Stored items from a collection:
--- START ---

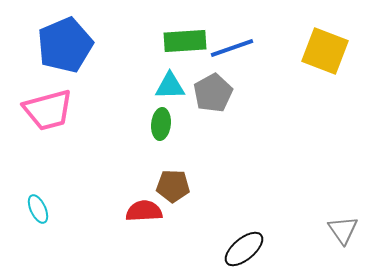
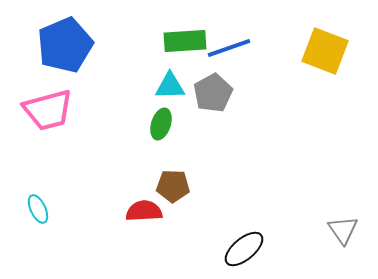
blue line: moved 3 px left
green ellipse: rotated 12 degrees clockwise
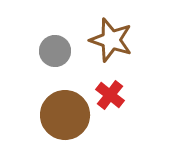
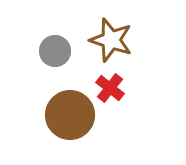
red cross: moved 7 px up
brown circle: moved 5 px right
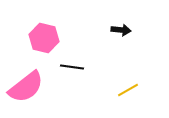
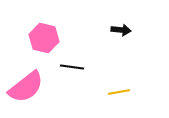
yellow line: moved 9 px left, 2 px down; rotated 20 degrees clockwise
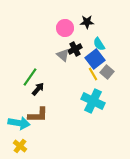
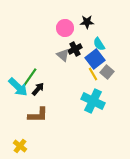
cyan arrow: moved 1 px left, 36 px up; rotated 35 degrees clockwise
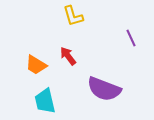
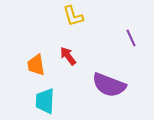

--- END ---

§ DIRECTIONS
A word-for-word copy is needed of the lines from the line with "green ellipse: rotated 12 degrees clockwise" through the last line of the entries above, with both ends kept and the pictures dropped.

§ ANSWER SECTION
green ellipse: rotated 12 degrees clockwise
red cross: moved 7 px up
brown circle: moved 5 px right
yellow line: moved 9 px left, 2 px down; rotated 20 degrees clockwise
cyan arrow: moved 1 px left, 36 px up; rotated 35 degrees clockwise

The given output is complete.